(Data)
▼▼▼

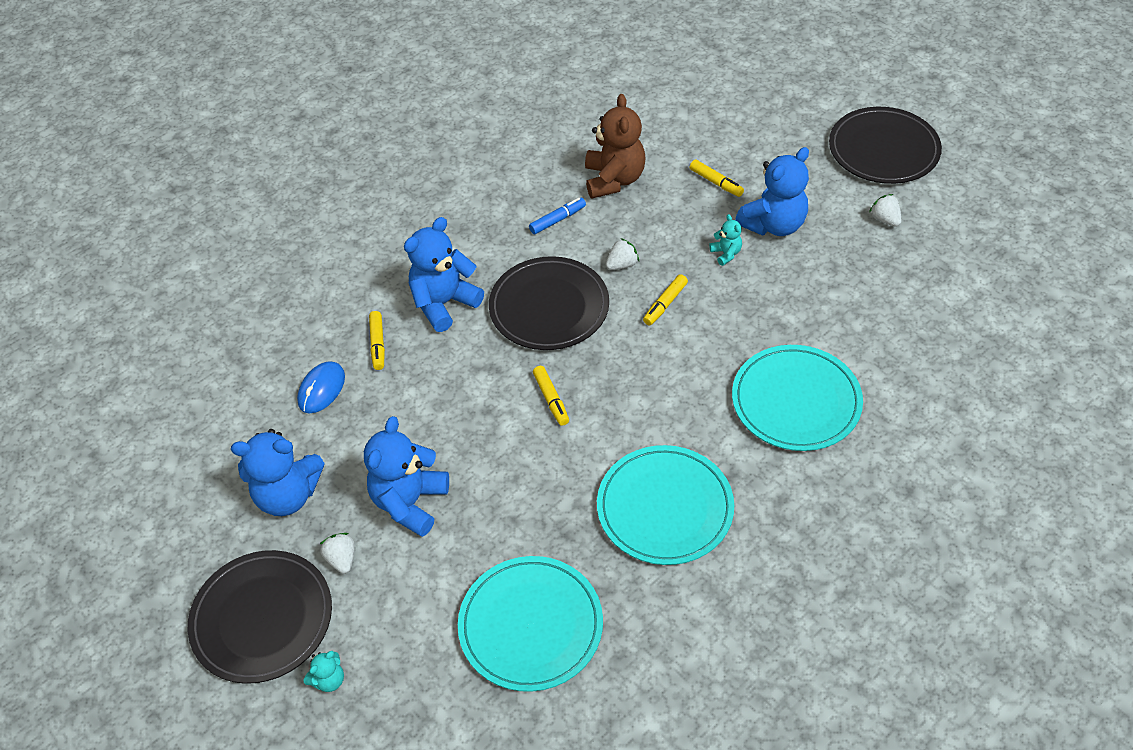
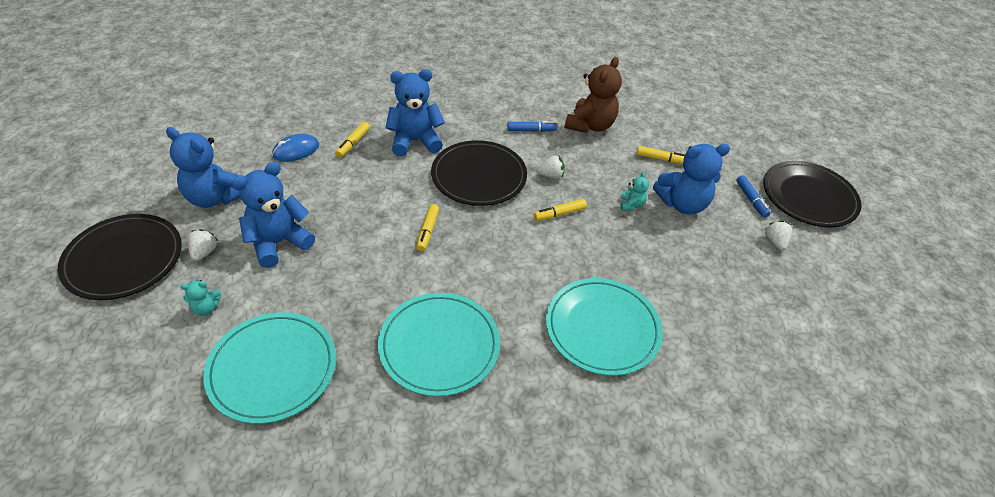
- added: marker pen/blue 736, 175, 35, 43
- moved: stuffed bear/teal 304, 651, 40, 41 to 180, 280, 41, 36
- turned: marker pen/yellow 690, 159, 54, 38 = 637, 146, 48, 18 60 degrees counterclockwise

▲▲▲

(To do)
Extract, verbatim, the lines from the one containing "- moved: stuffed" through the last line of the listing above.

(Response below)
- moved: stuffed bear/teal 304, 651, 40, 41 to 180, 280, 41, 36
- turned: marker pen/yellow 690, 159, 54, 38 = 637, 146, 48, 18 60 degrees counterclockwise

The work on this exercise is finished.